> _Brief_:
The answer is to be an exact copy of the lines below running from the line with "DHT pin DATA: A4 -> B8" down to the line with "RGB pin G: A2 -> A12", both ends included, and nothing more.

> _Source material_:
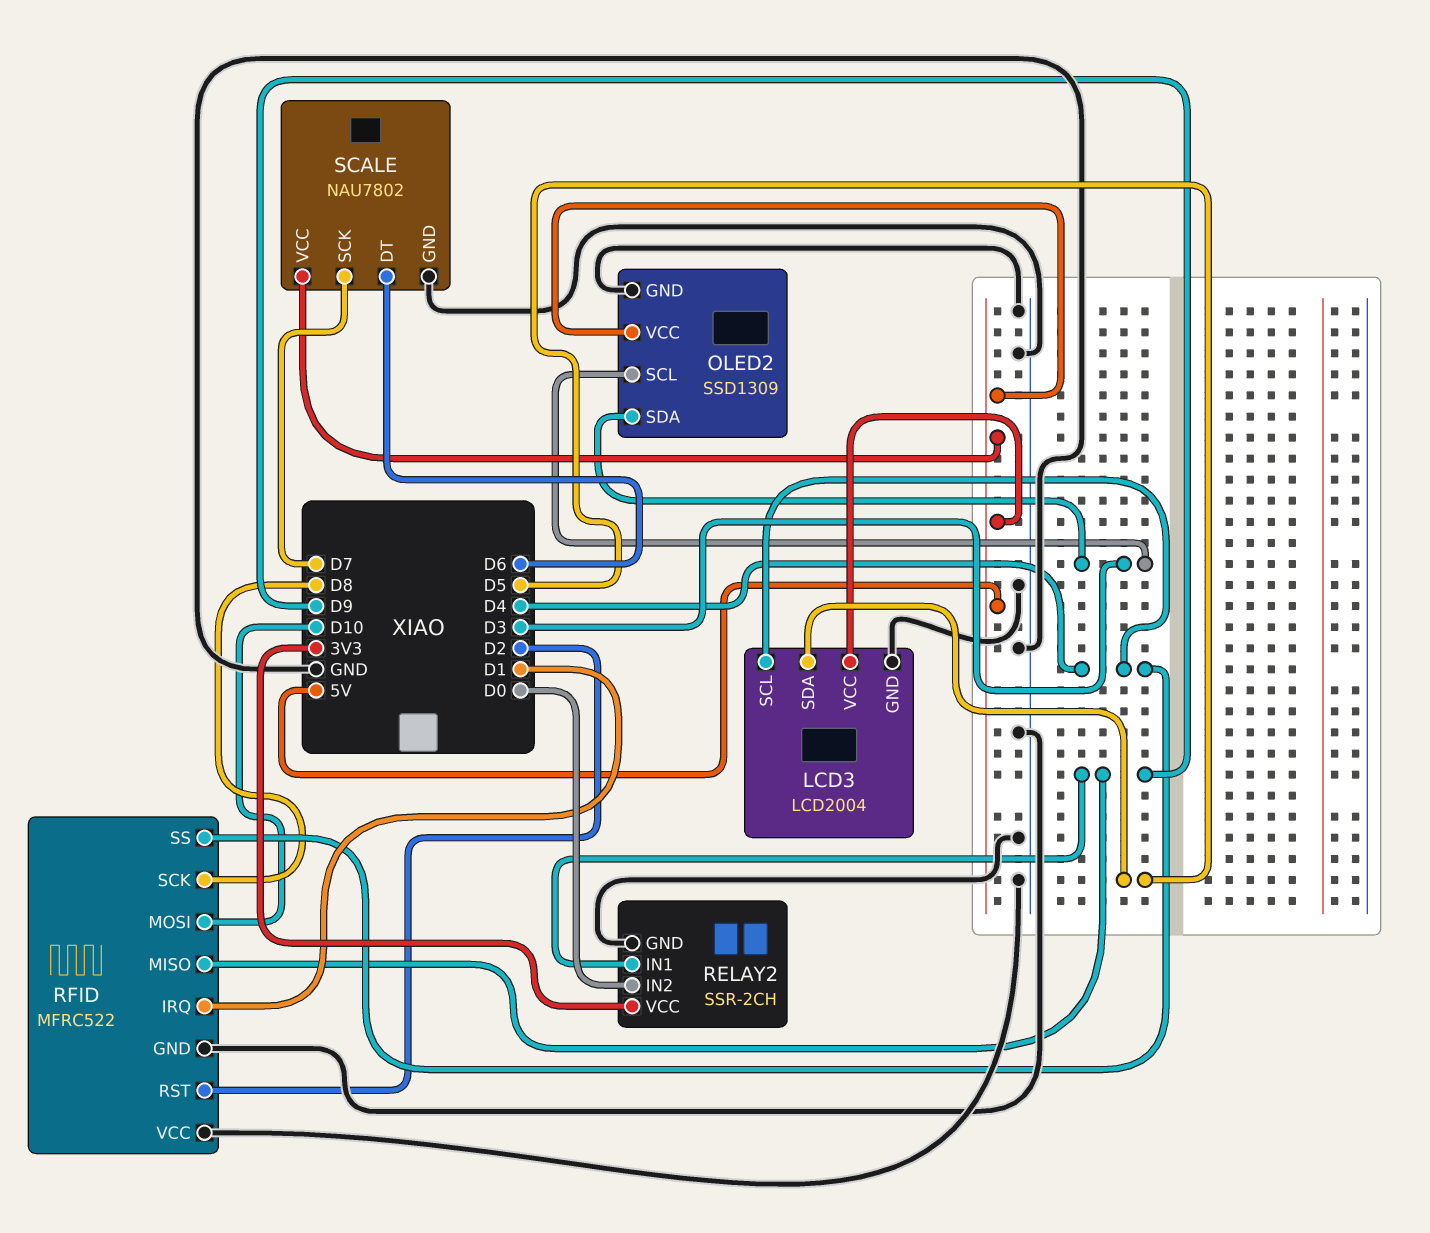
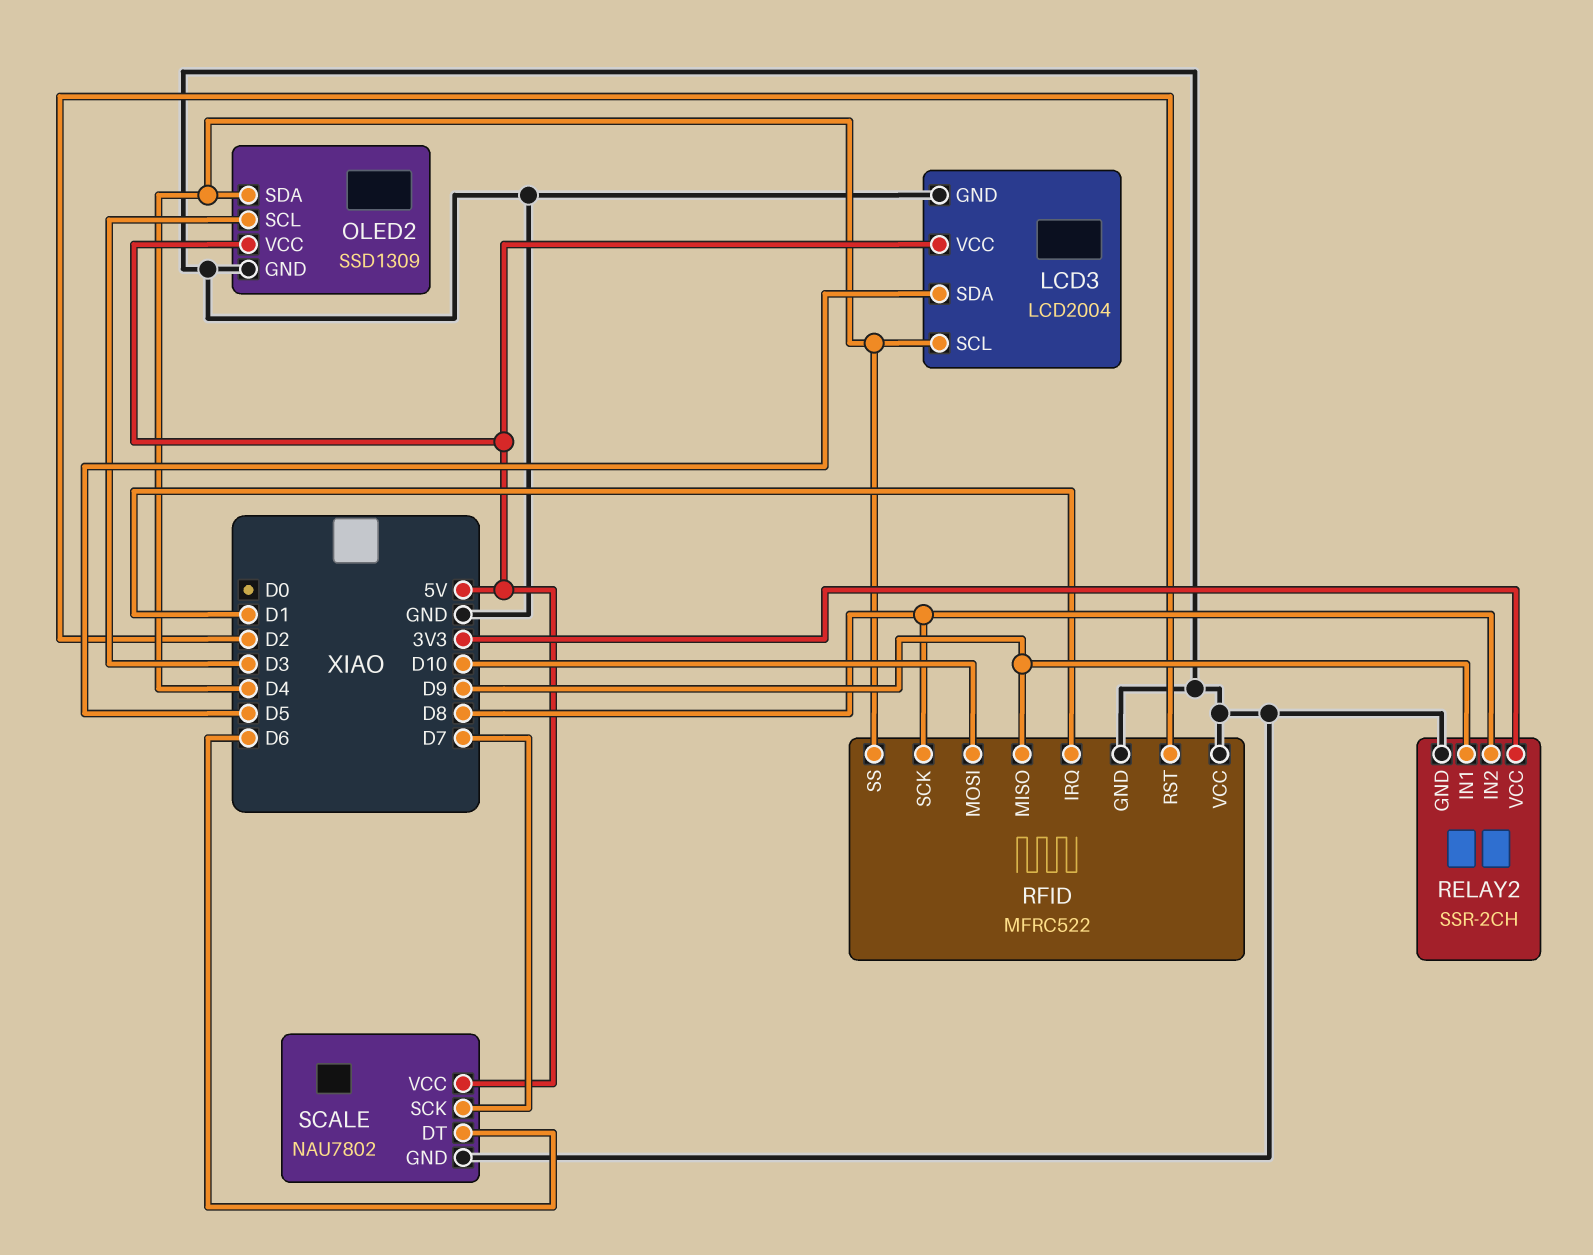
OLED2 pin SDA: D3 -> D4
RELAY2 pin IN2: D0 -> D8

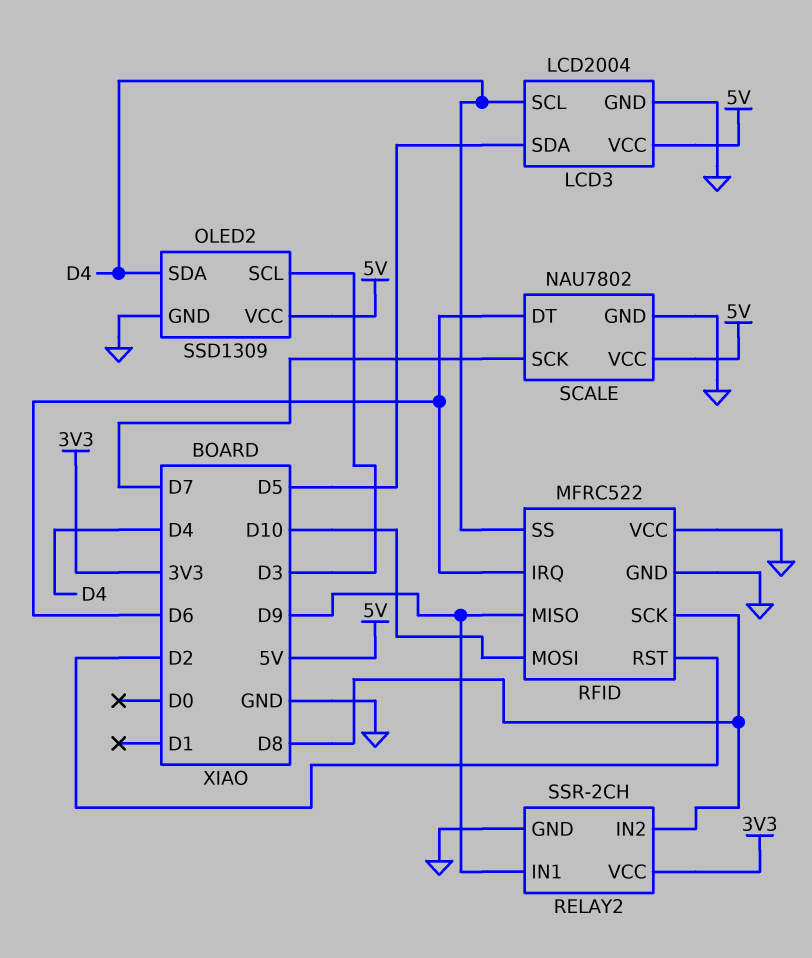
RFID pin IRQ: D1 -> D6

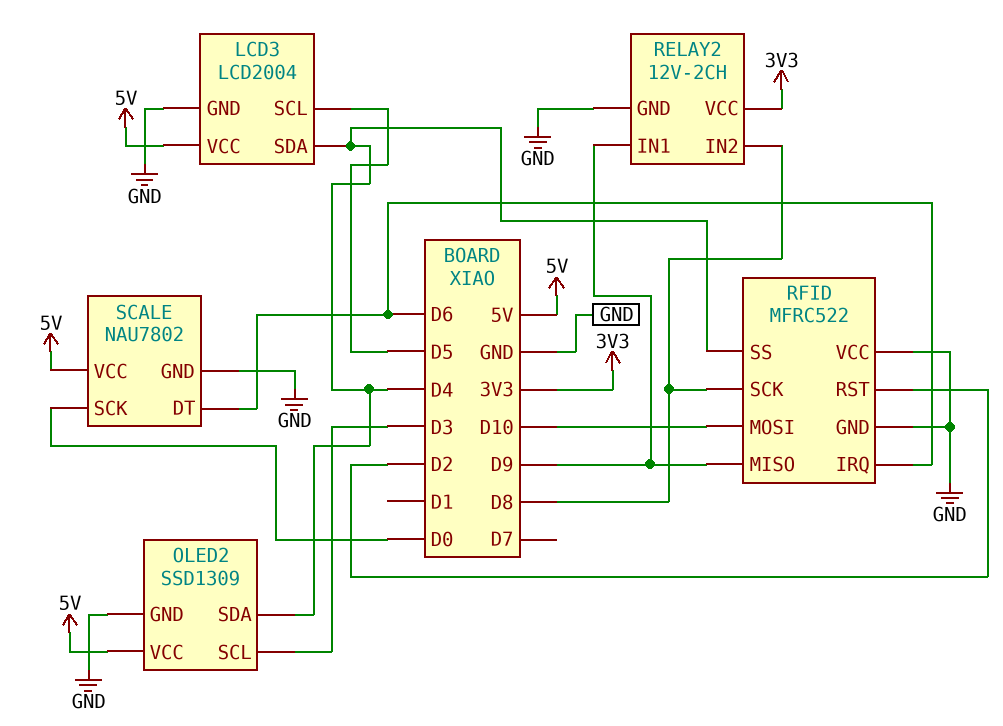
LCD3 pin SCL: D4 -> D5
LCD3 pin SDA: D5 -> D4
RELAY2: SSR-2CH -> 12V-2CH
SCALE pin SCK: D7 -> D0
---
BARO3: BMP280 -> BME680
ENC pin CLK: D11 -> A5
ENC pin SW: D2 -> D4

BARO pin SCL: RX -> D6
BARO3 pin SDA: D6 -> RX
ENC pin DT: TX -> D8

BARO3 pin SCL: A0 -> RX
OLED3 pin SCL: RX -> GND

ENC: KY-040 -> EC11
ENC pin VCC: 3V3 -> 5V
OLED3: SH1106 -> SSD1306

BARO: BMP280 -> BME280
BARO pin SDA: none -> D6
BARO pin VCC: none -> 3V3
---
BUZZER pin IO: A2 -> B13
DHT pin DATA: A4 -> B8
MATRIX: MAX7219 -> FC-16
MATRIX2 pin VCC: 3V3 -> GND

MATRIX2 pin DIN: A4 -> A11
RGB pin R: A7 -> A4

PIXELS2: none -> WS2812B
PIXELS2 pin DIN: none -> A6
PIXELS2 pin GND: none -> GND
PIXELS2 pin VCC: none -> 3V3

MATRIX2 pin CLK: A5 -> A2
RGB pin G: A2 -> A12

> _Answer section_:
DHT pin DATA: A4 -> B8
MATRIX: MAX7219 -> FC-16
MATRIX2 pin VCC: 3V3 -> GND

MATRIX2 pin DIN: A4 -> A11
RGB pin R: A7 -> A4

PIXELS2: none -> WS2812B
PIXELS2 pin DIN: none -> A6
PIXELS2 pin GND: none -> GND
PIXELS2 pin VCC: none -> 3V3

MATRIX2 pin CLK: A5 -> A2
RGB pin G: A2 -> A12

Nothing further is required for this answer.